EXERCISE INSTRUCTIONS: No pictures should appear in the copy; otherwise retype the entries exactly.

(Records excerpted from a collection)
◇ ◇ ◇
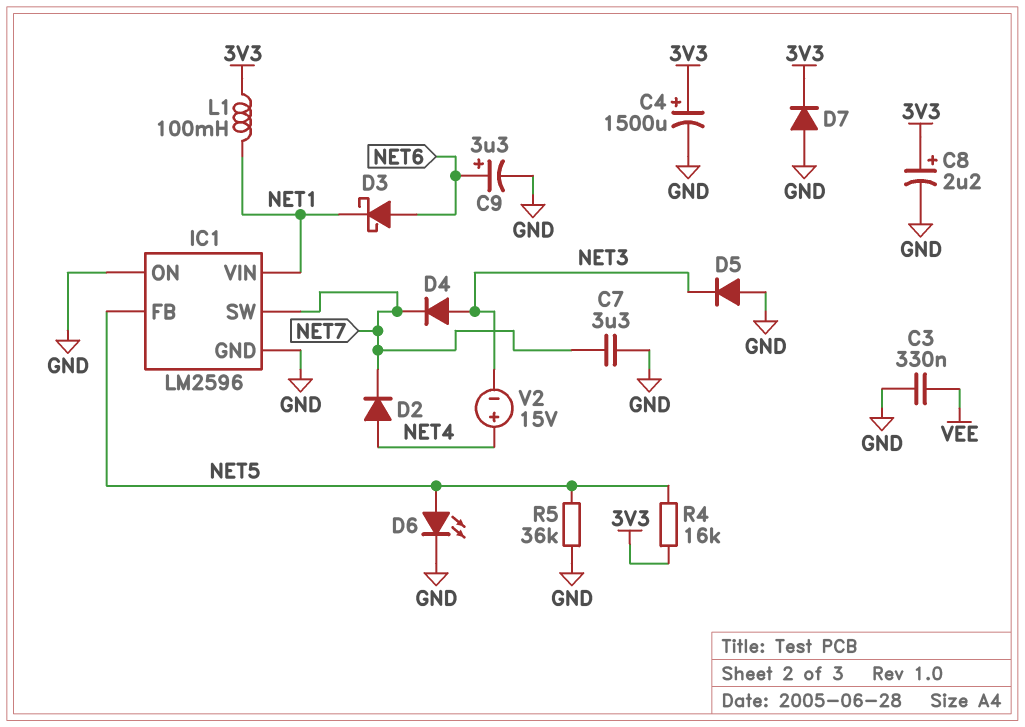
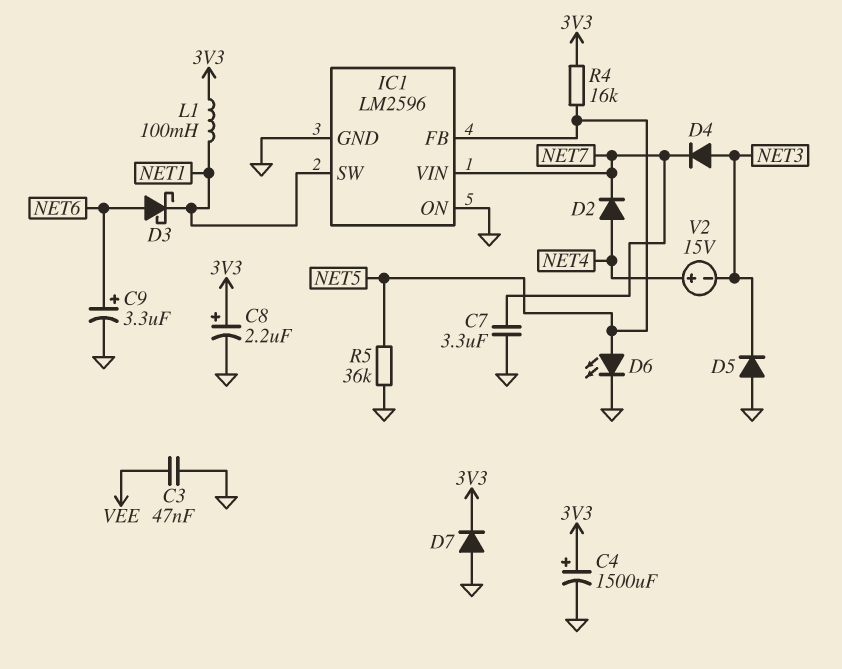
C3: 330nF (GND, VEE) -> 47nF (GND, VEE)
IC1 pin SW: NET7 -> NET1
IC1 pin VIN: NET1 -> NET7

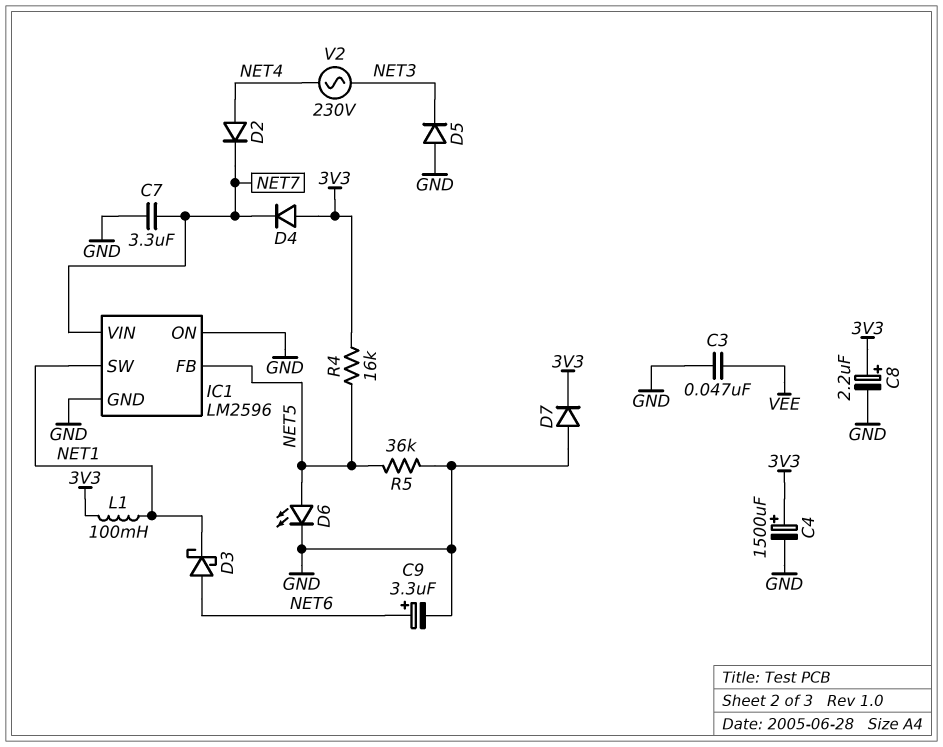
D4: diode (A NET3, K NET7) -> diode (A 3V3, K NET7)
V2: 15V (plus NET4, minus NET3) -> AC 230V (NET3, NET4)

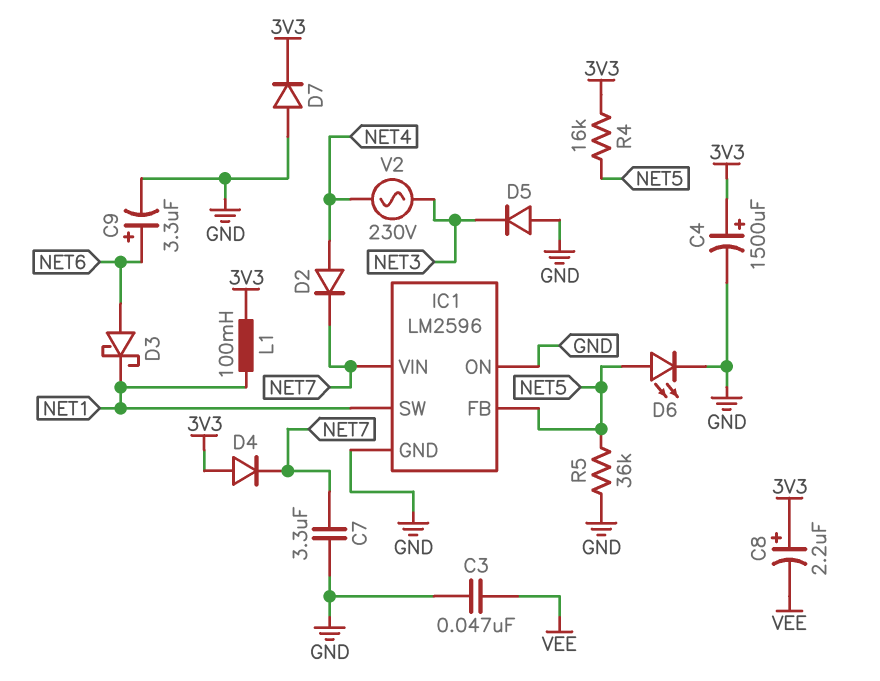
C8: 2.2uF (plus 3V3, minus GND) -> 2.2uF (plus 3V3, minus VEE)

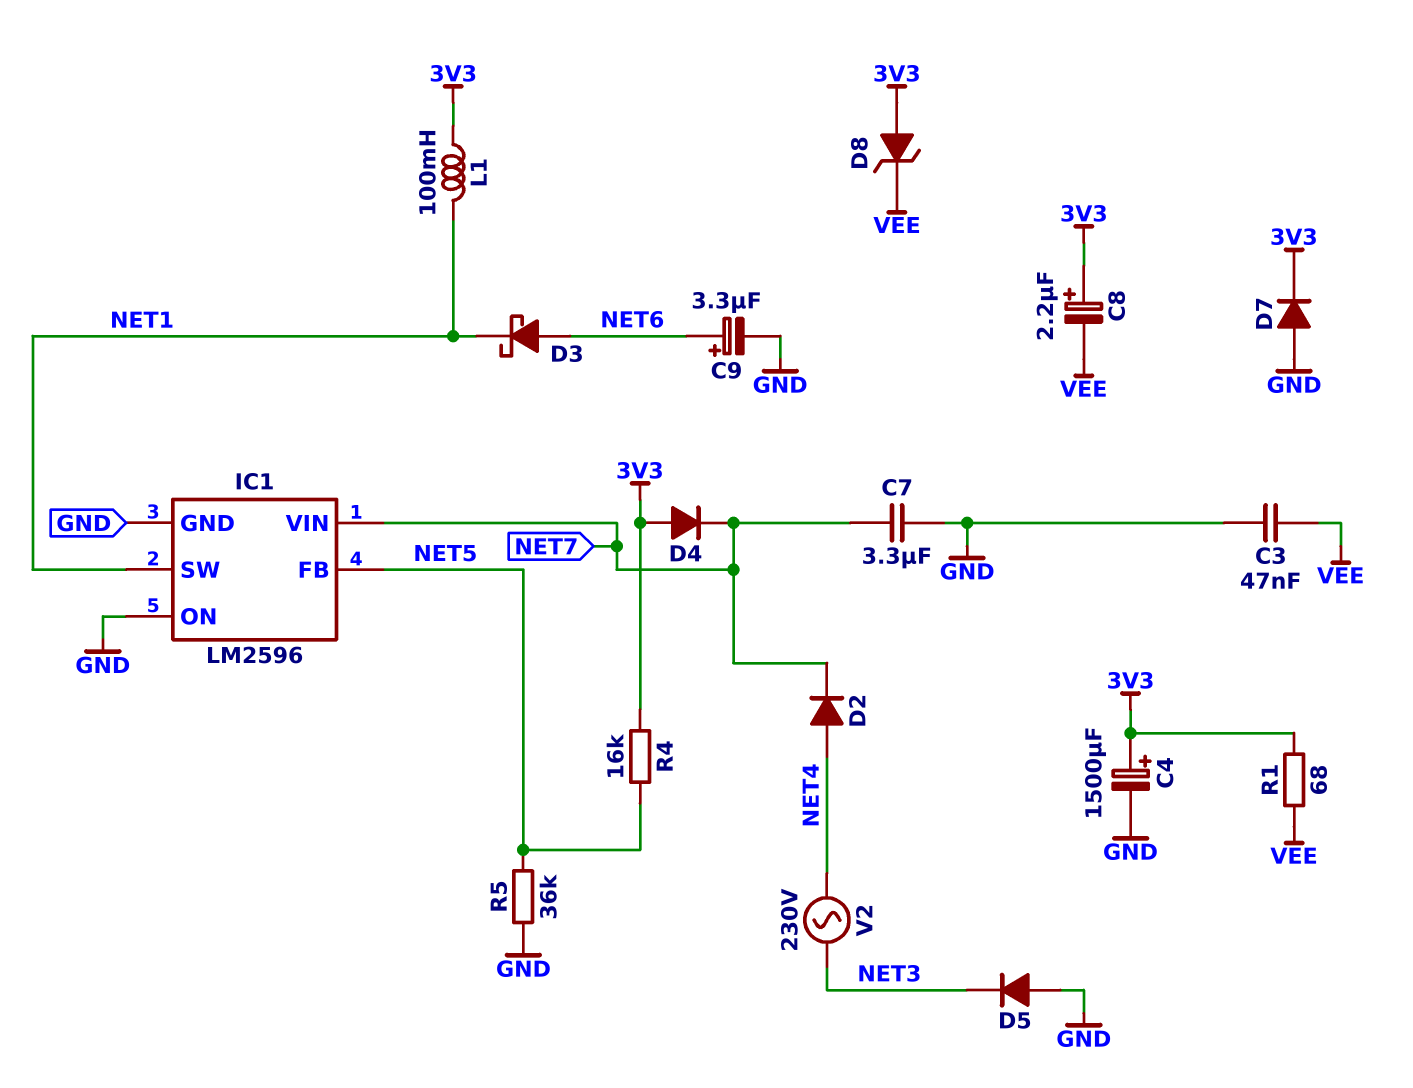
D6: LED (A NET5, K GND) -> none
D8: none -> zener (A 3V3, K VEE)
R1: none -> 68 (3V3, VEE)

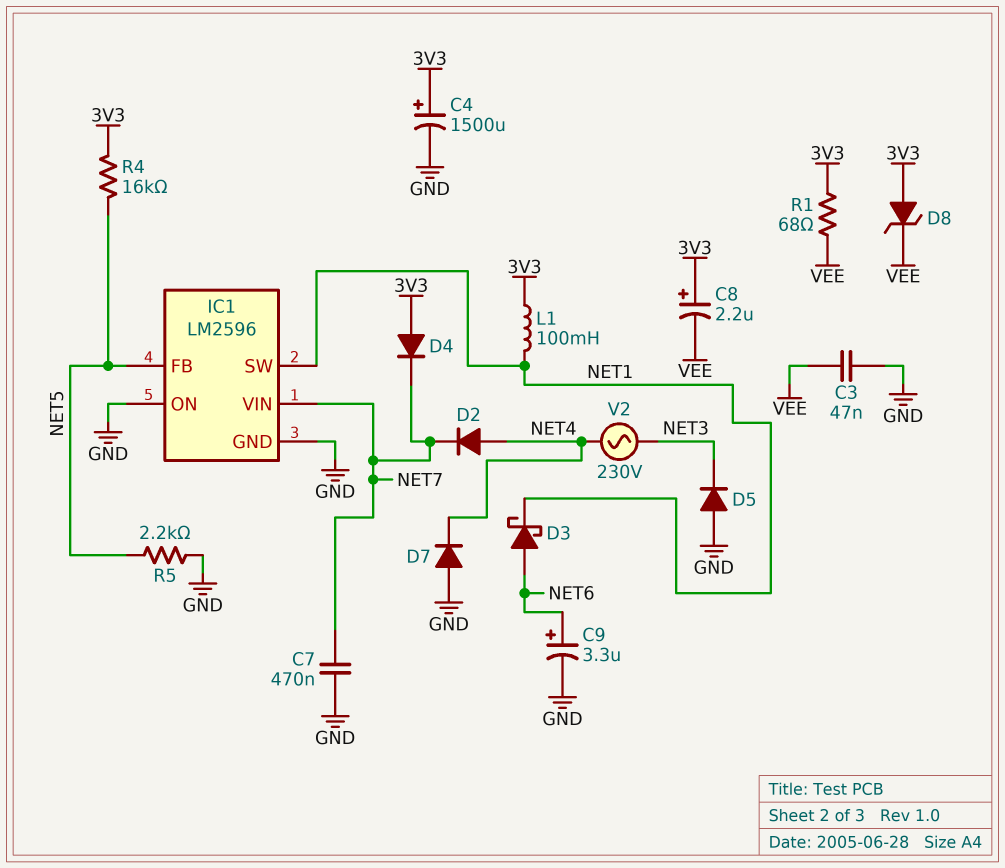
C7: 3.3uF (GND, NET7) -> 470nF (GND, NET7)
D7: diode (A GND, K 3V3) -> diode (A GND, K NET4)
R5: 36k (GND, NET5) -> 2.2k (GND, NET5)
◇ ◇ ◇
OUTPUT FOR THIS TASK:
C3: 330nF (GND, VEE) -> 47nF (GND, VEE)
IC1 pin SW: NET7 -> NET1
IC1 pin VIN: NET1 -> NET7

D4: diode (A NET3, K NET7) -> diode (A 3V3, K NET7)
V2: 15V (plus NET4, minus NET3) -> AC 230V (NET3, NET4)

C8: 2.2uF (plus 3V3, minus GND) -> 2.2uF (plus 3V3, minus VEE)

D6: LED (A NET5, K GND) -> none
D8: none -> zener (A 3V3, K VEE)
R1: none -> 68 (3V3, VEE)

C7: 3.3uF (GND, NET7) -> 470nF (GND, NET7)
D7: diode (A GND, K 3V3) -> diode (A GND, K NET4)
R5: 36k (GND, NET5) -> 2.2k (GND, NET5)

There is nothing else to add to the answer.